*DATASET EXCERPTS*.

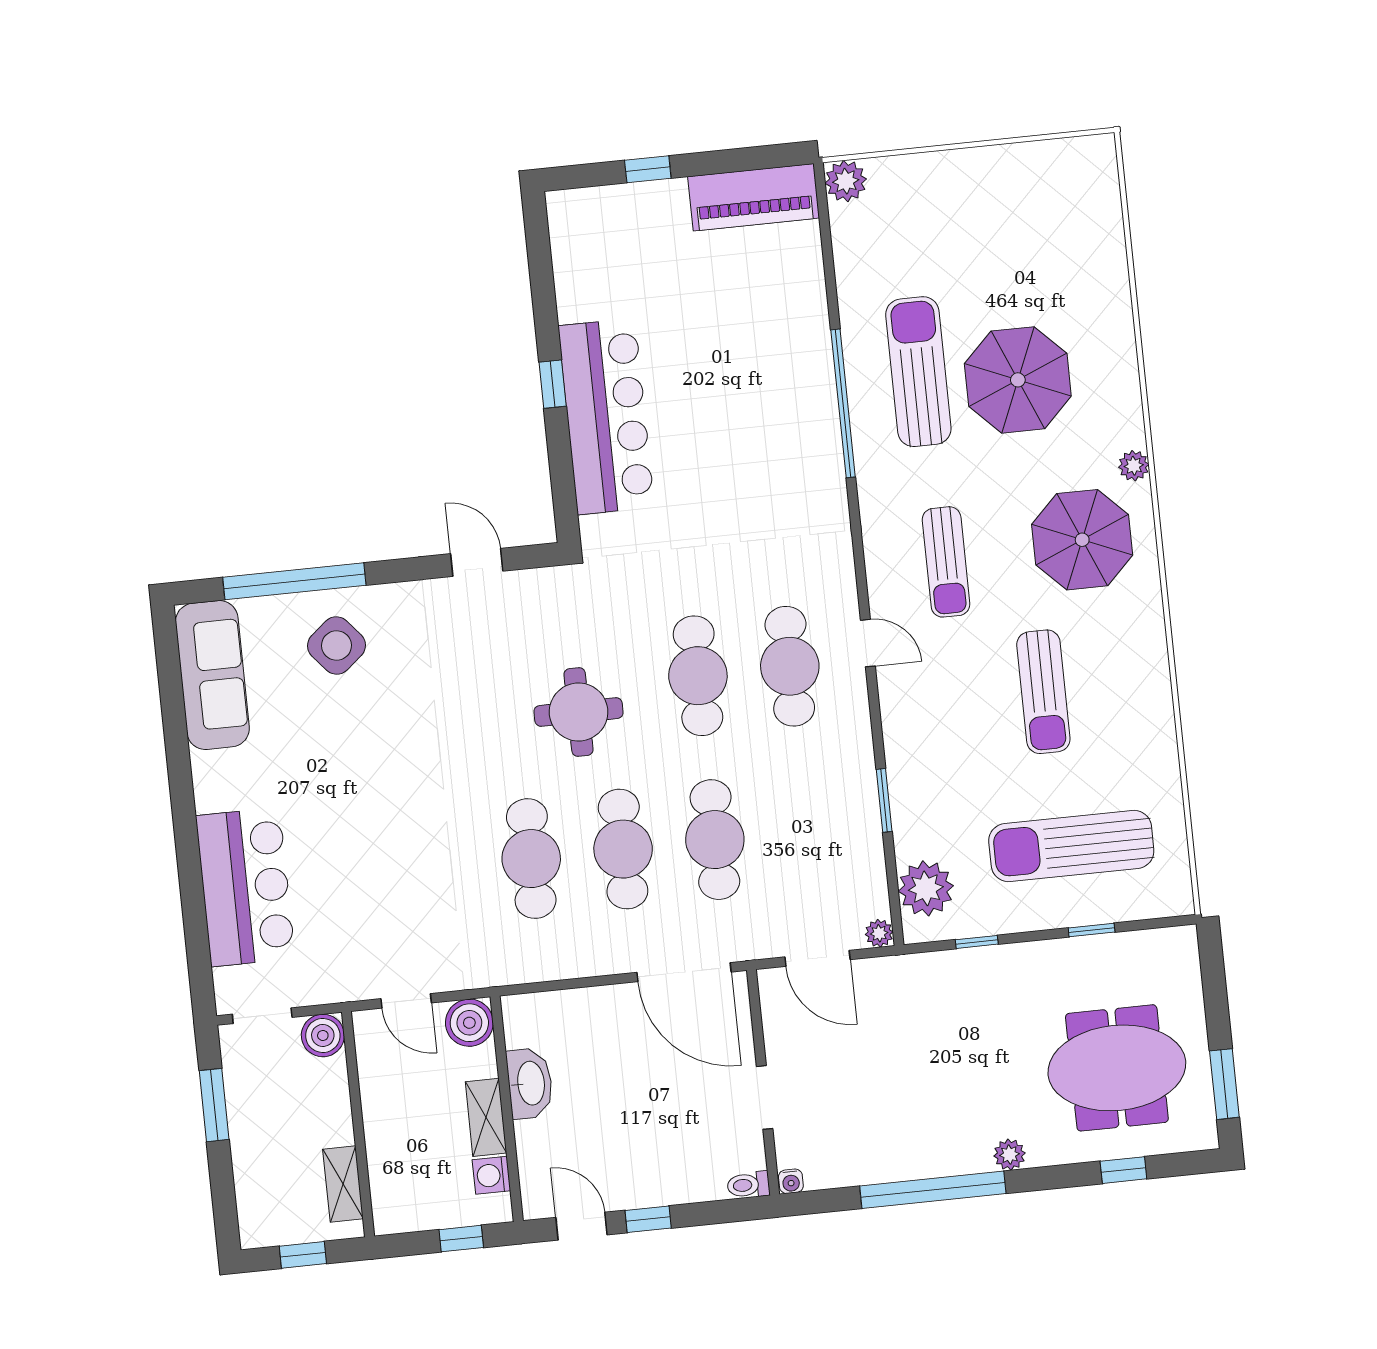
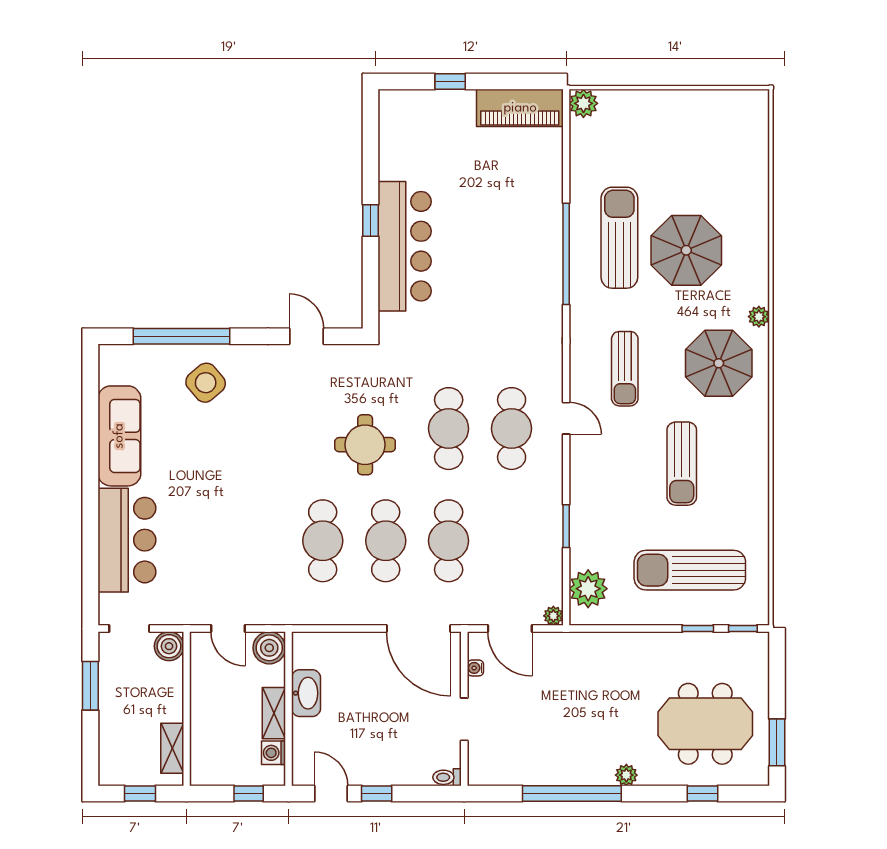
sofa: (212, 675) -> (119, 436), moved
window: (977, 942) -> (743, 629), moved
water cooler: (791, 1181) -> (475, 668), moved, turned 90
--
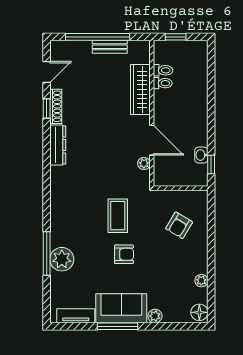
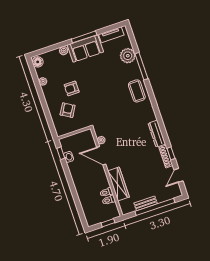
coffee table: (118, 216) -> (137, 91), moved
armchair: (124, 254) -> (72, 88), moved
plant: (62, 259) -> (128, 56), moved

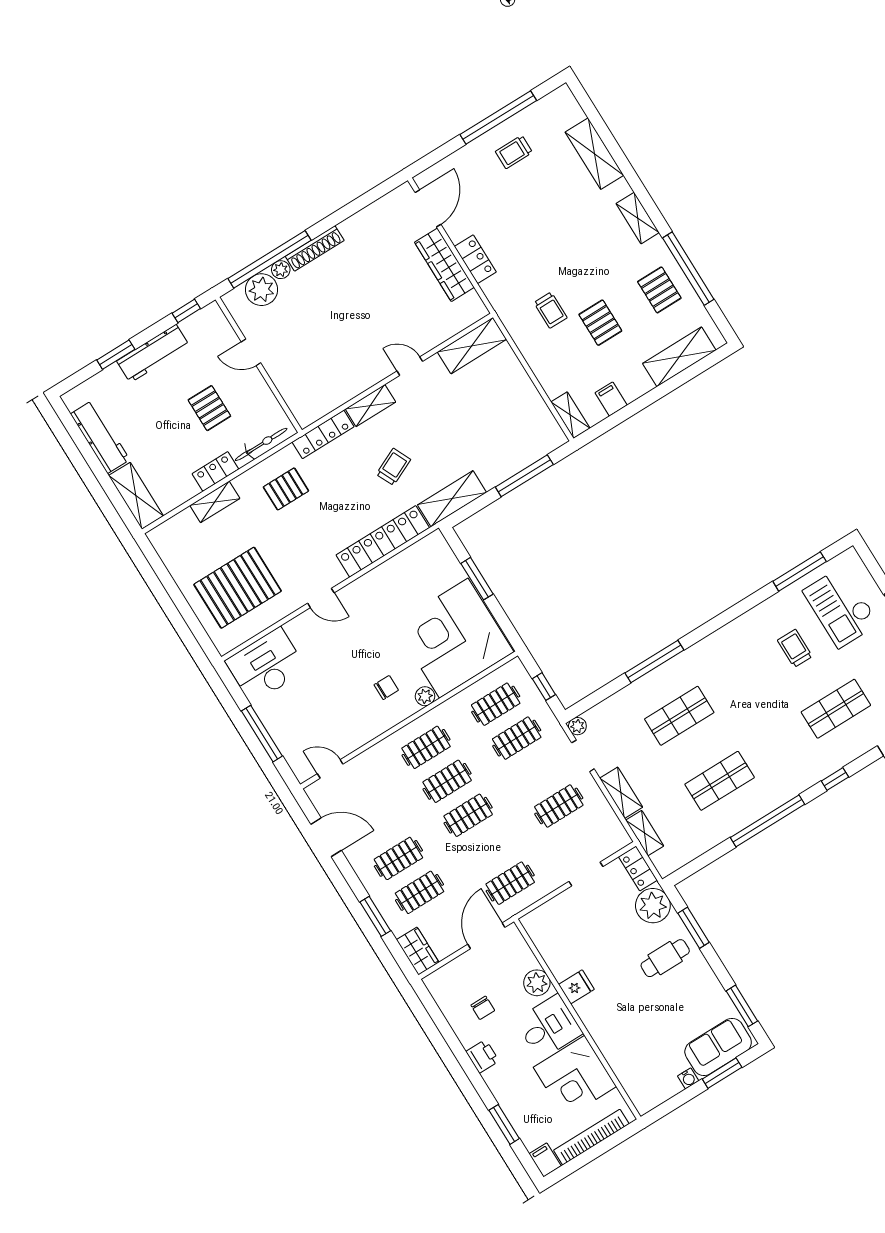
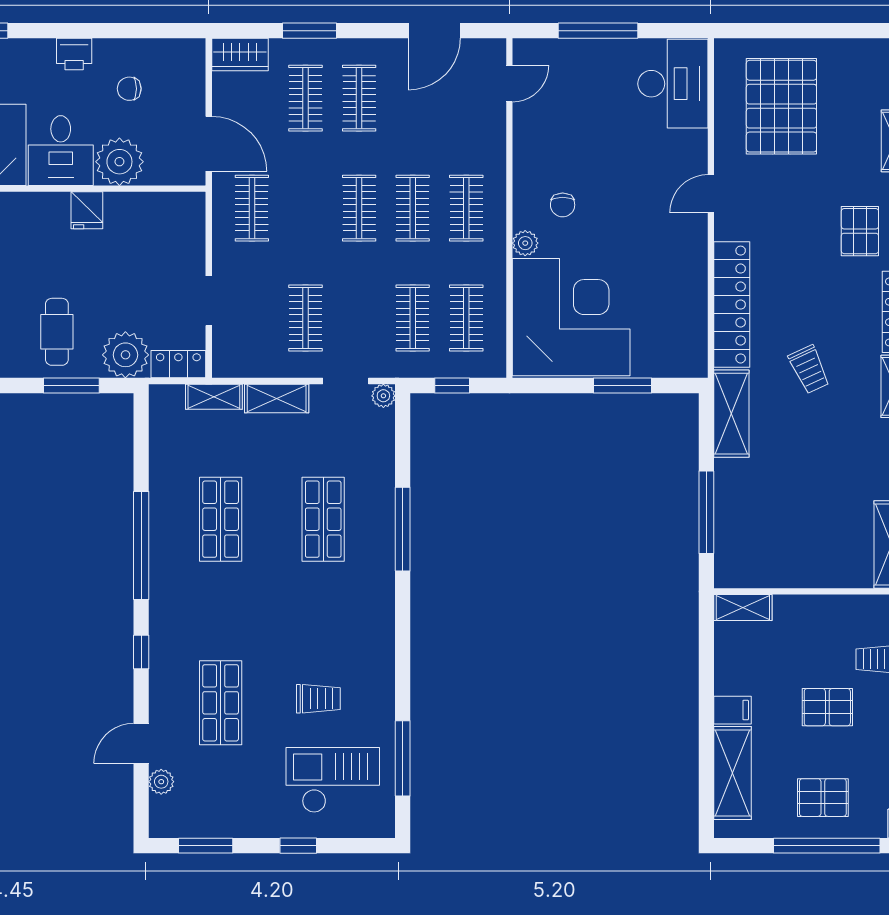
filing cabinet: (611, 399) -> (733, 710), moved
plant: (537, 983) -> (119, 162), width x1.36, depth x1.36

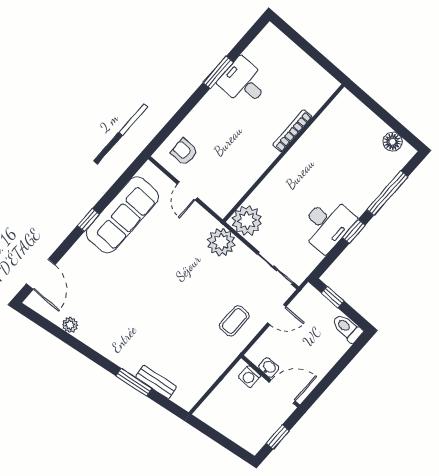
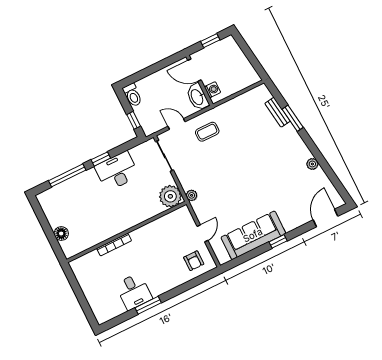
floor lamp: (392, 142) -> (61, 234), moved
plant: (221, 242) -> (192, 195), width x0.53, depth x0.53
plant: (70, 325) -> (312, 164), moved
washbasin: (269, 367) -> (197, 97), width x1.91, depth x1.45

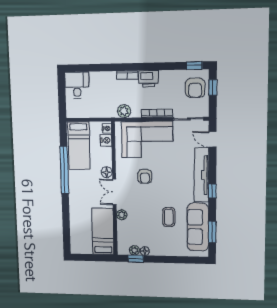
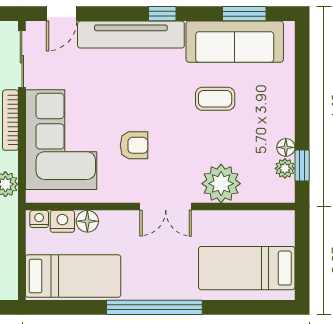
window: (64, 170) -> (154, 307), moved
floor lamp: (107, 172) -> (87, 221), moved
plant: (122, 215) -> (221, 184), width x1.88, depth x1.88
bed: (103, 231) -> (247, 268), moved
--
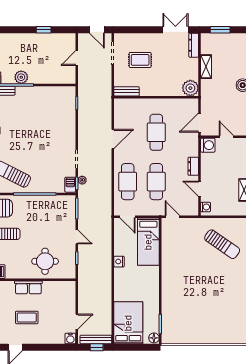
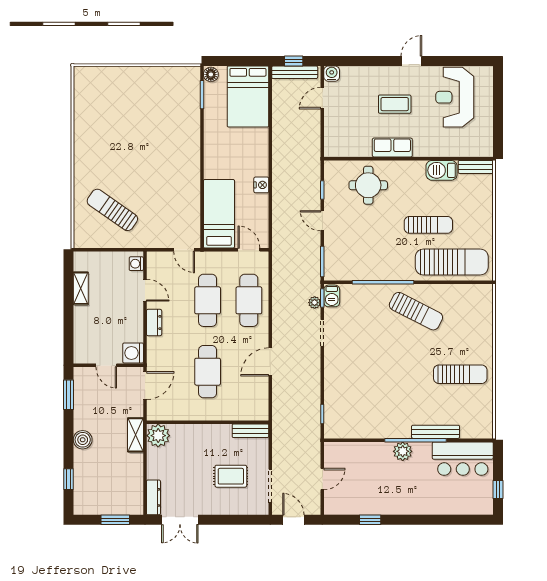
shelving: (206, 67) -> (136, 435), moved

*ASSIGNMENT*.
Work out how many lines in the entries above include the word "depth". Respond with only the number.

*SOLUTION TO THIS PROBLEM*.
4